Data supplied:
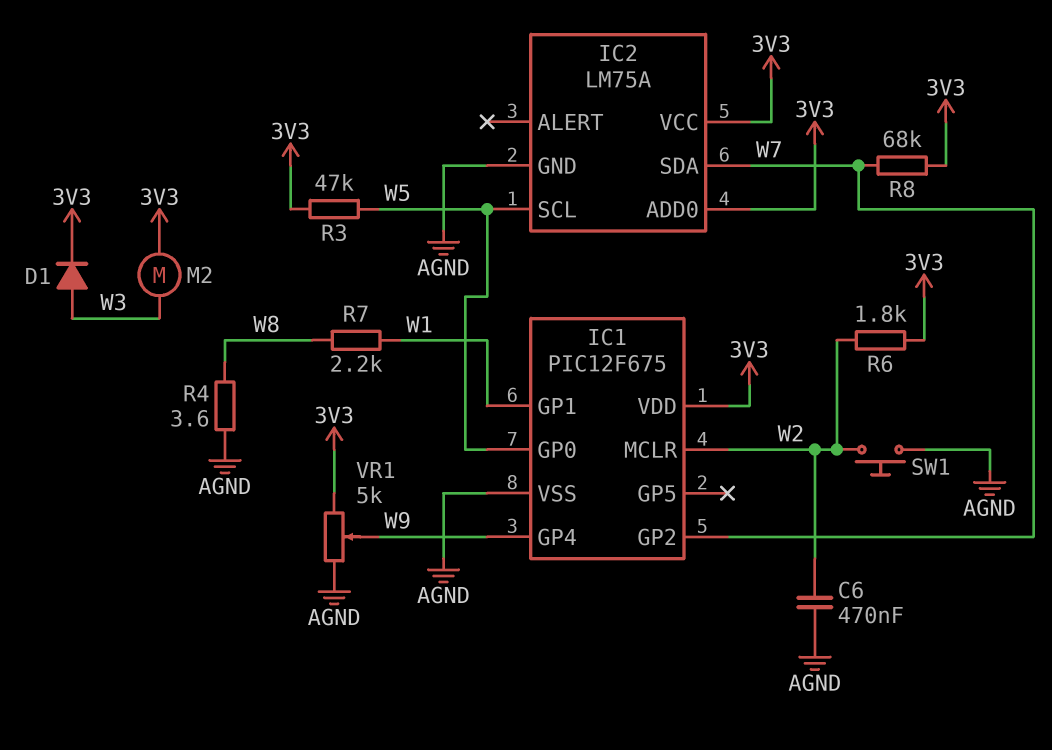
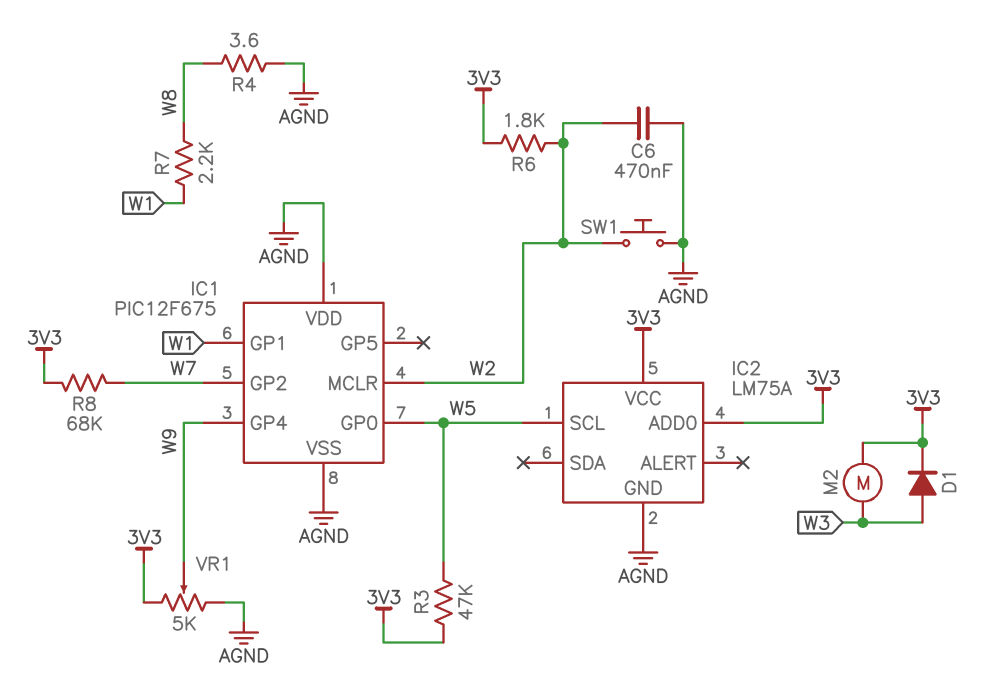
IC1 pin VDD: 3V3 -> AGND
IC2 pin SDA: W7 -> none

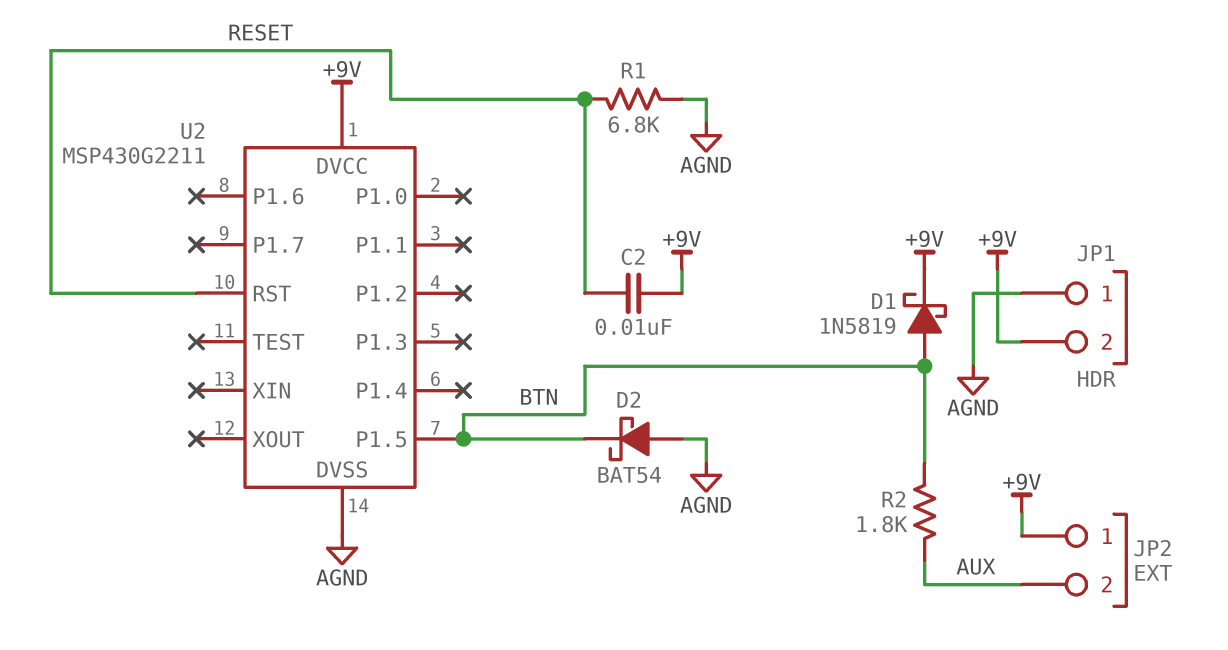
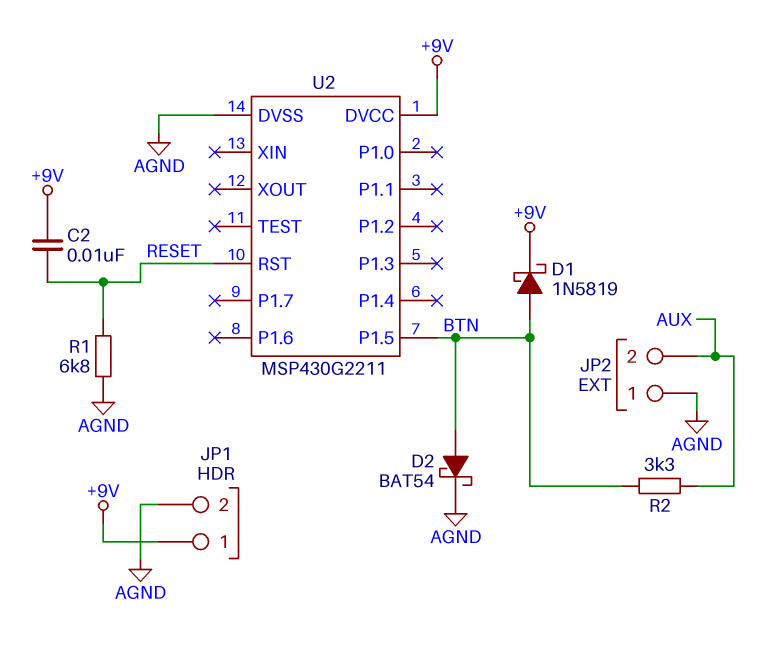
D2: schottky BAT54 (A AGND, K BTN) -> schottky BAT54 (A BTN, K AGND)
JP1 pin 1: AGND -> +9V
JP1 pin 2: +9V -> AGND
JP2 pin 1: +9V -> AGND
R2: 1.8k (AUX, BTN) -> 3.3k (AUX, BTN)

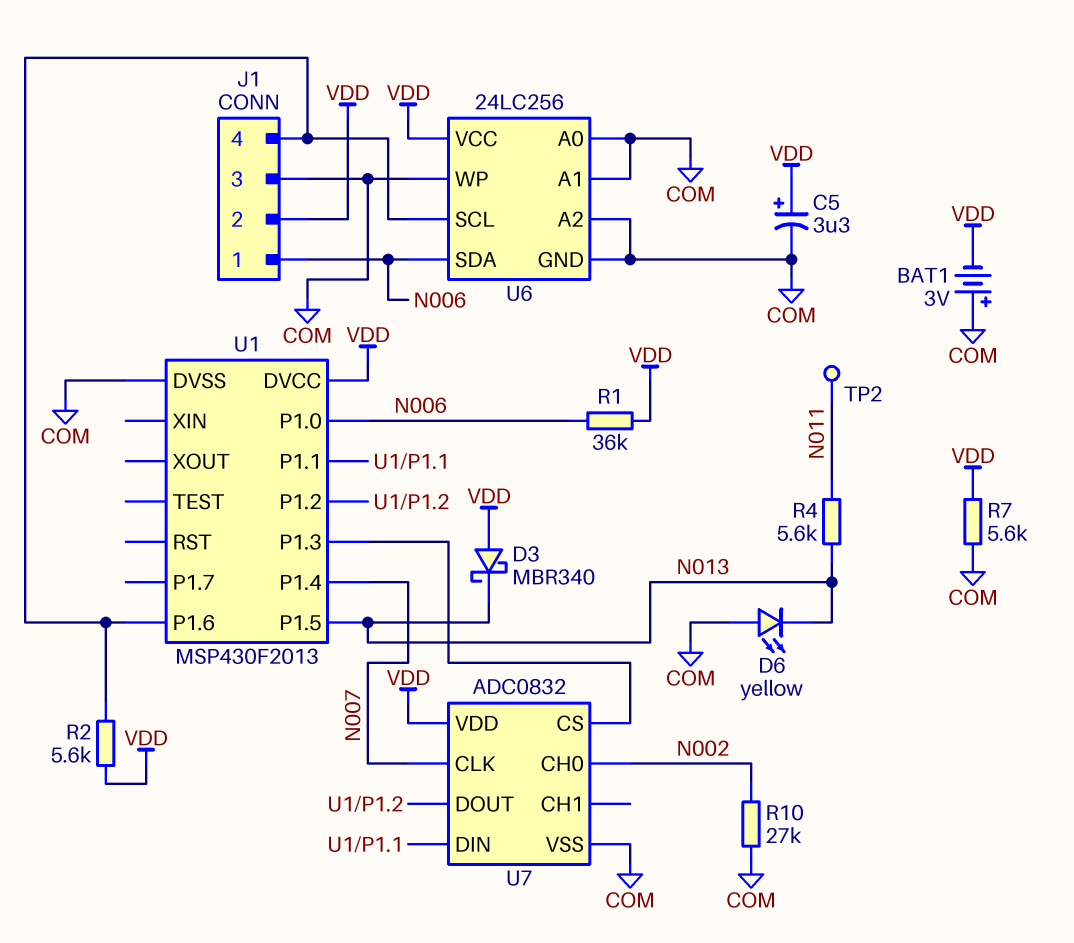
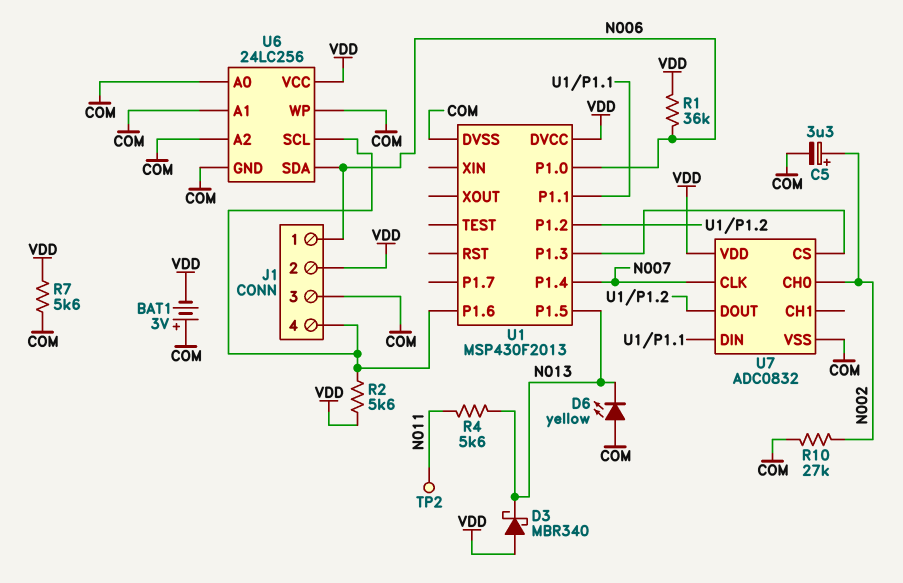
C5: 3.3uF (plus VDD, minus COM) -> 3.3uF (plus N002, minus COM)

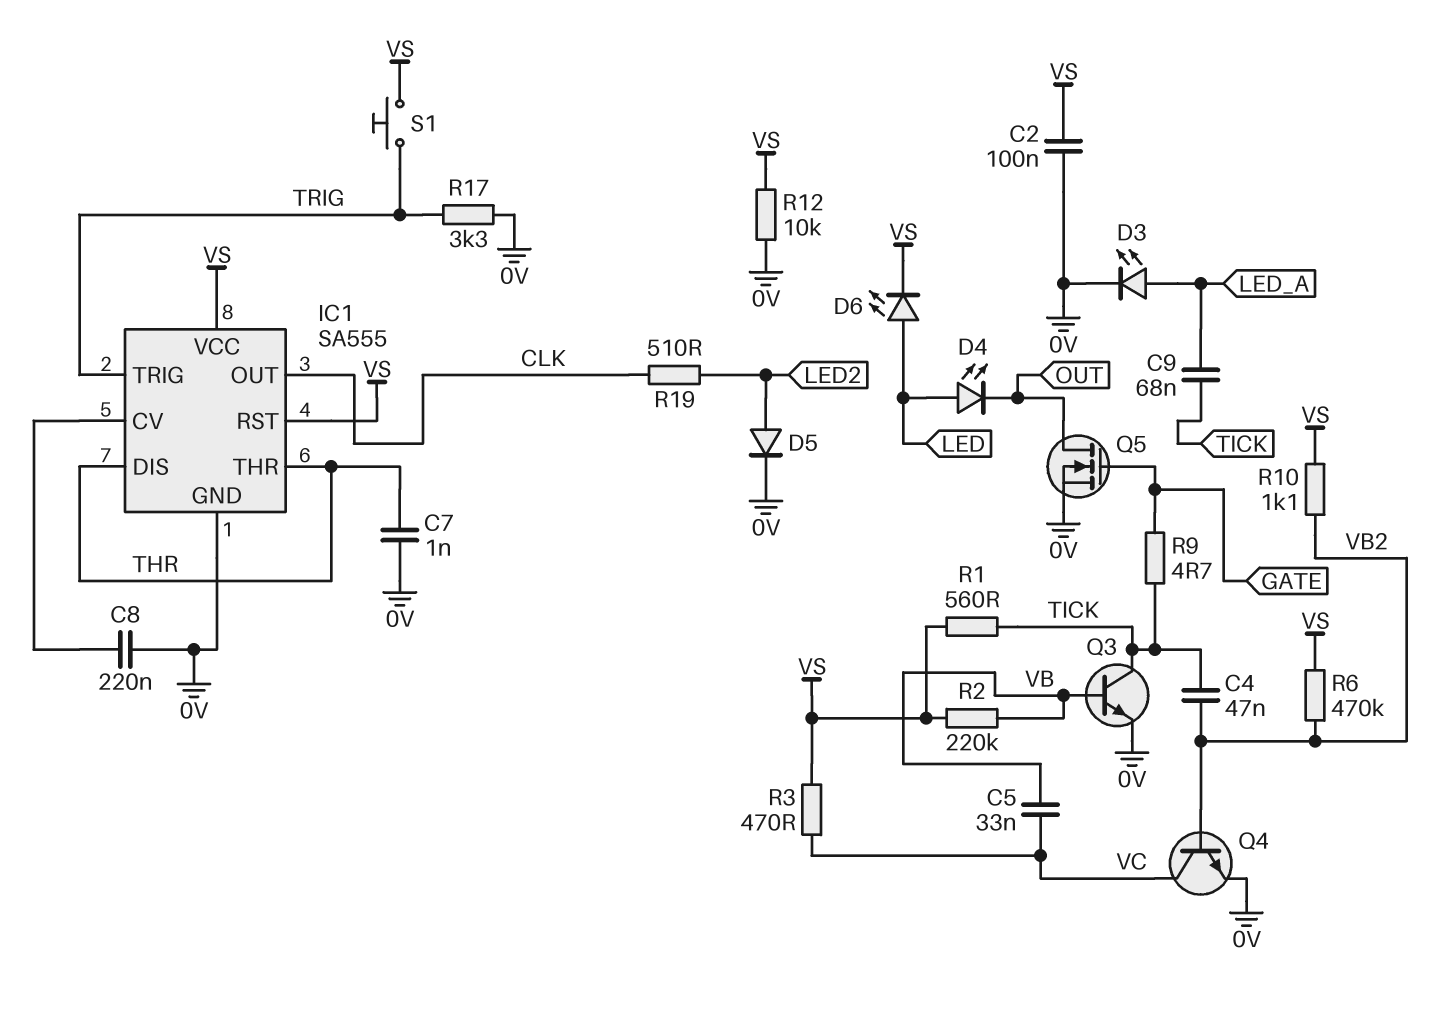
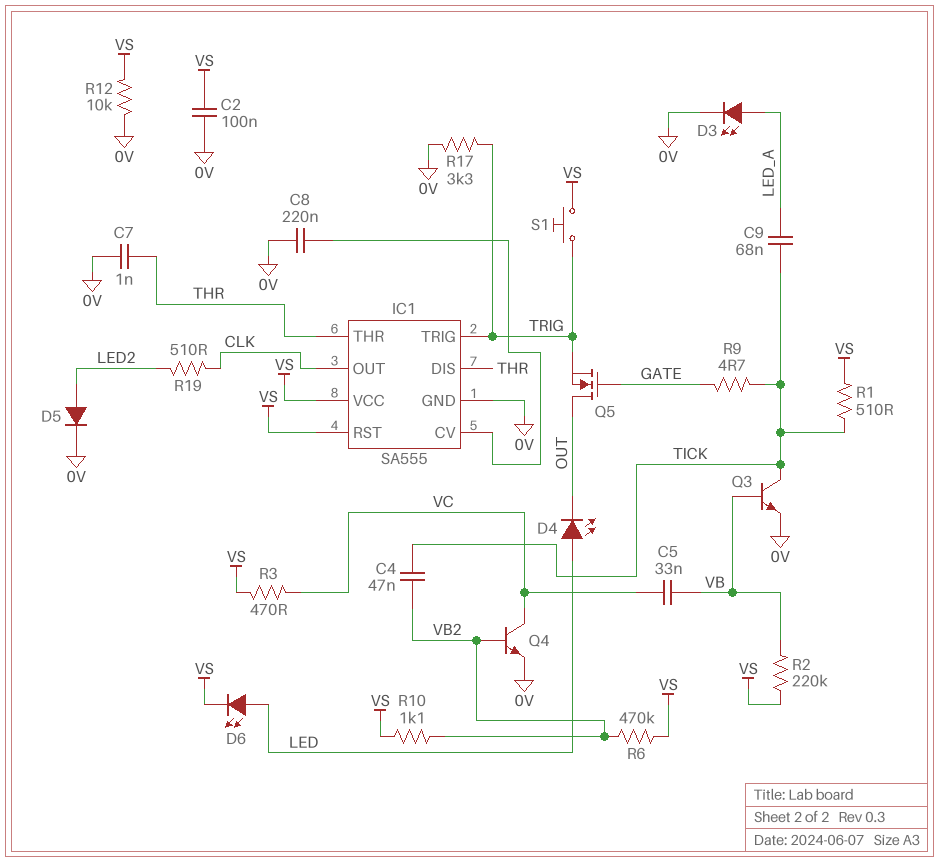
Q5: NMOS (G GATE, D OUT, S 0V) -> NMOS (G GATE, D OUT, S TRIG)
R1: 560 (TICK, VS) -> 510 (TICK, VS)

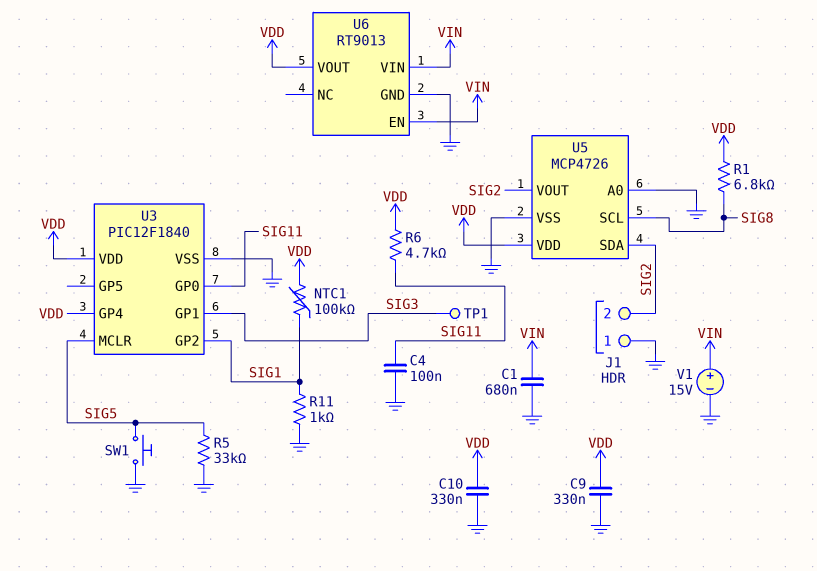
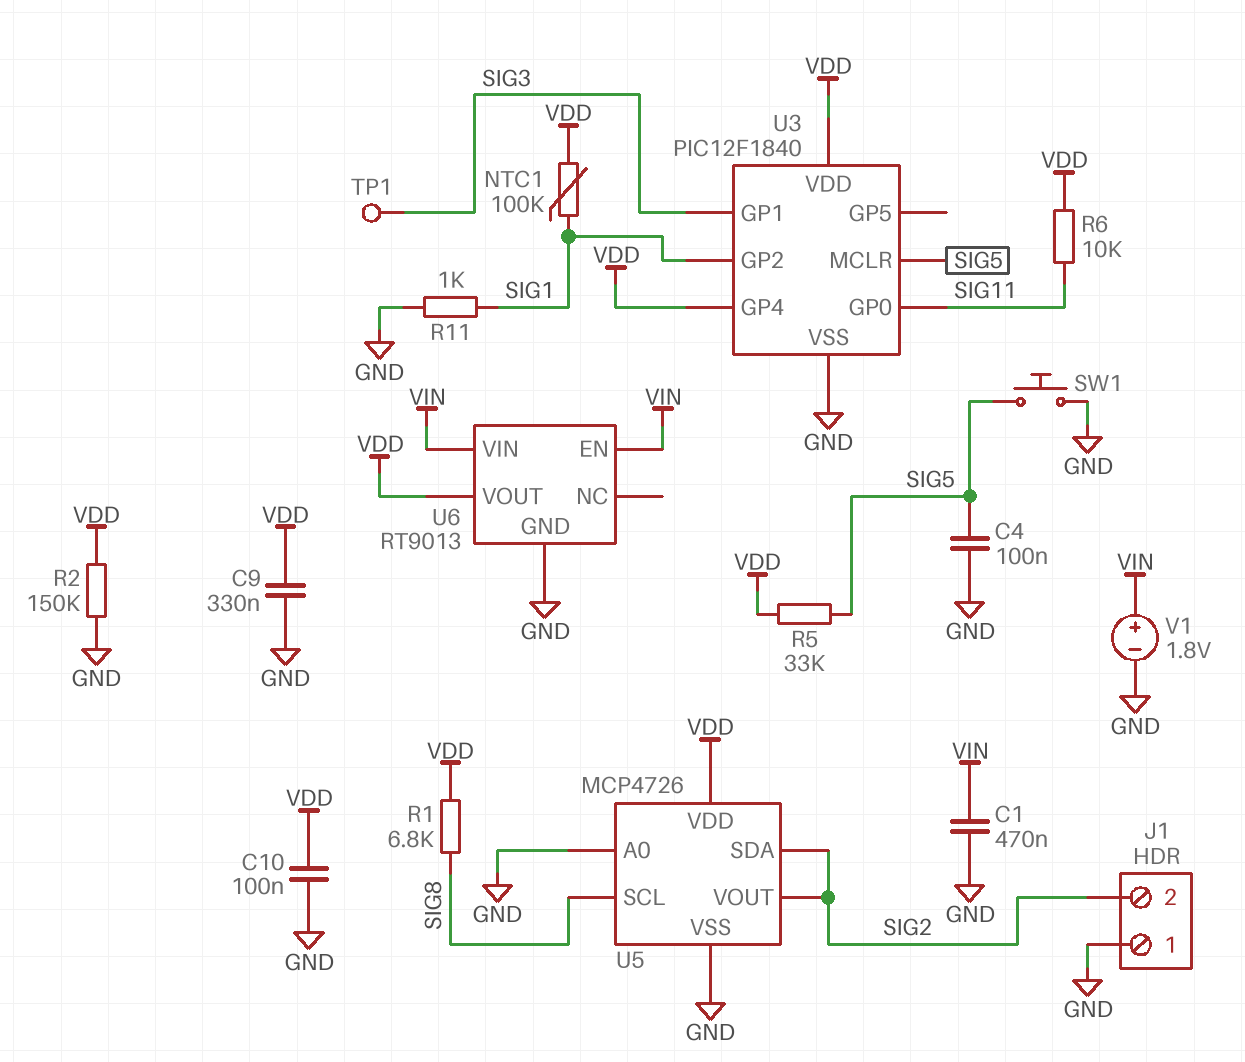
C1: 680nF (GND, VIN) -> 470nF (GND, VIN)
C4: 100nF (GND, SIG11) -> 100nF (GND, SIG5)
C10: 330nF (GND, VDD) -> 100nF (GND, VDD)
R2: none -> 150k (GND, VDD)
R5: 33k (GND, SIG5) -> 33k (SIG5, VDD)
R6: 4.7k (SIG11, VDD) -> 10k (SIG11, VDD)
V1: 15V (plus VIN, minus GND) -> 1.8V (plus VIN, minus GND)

Work item: The whole listing above should be restated word for word, minus any images.

Answer for this exercise:
IC1 pin VDD: 3V3 -> AGND
IC2 pin SDA: W7 -> none

D2: schottky BAT54 (A AGND, K BTN) -> schottky BAT54 (A BTN, K AGND)
JP1 pin 1: AGND -> +9V
JP1 pin 2: +9V -> AGND
JP2 pin 1: +9V -> AGND
R2: 1.8k (AUX, BTN) -> 3.3k (AUX, BTN)

C5: 3.3uF (plus VDD, minus COM) -> 3.3uF (plus N002, minus COM)

Q5: NMOS (G GATE, D OUT, S 0V) -> NMOS (G GATE, D OUT, S TRIG)
R1: 560 (TICK, VS) -> 510 (TICK, VS)

C1: 680nF (GND, VIN) -> 470nF (GND, VIN)
C4: 100nF (GND, SIG11) -> 100nF (GND, SIG5)
C10: 330nF (GND, VDD) -> 100nF (GND, VDD)
R2: none -> 150k (GND, VDD)
R5: 33k (GND, SIG5) -> 33k (SIG5, VDD)
R6: 4.7k (SIG11, VDD) -> 10k (SIG11, VDD)
V1: 15V (plus VIN, minus GND) -> 1.8V (plus VIN, minus GND)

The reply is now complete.